▸ **Exercise**:
Show every line of the records below that contains the word "orange".

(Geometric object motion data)
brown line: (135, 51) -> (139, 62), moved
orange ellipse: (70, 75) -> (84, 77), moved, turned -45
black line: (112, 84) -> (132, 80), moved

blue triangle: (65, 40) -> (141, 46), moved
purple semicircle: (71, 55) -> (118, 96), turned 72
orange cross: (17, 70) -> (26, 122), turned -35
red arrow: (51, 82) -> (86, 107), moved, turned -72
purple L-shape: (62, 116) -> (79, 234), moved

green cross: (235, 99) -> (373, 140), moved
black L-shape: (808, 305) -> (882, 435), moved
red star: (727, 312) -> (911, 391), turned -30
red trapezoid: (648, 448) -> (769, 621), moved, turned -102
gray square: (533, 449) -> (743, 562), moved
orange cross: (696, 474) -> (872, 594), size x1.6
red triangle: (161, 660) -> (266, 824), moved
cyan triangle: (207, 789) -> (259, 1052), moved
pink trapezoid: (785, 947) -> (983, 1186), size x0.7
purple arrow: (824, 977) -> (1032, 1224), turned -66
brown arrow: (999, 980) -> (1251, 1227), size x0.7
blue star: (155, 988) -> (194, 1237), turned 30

▸ **Your solution**:
orange ellipse: (70, 75) -> (84, 77), moved, turned -45
orange cross: (17, 70) -> (26, 122), turned -35
orange cross: (696, 474) -> (872, 594), size x1.6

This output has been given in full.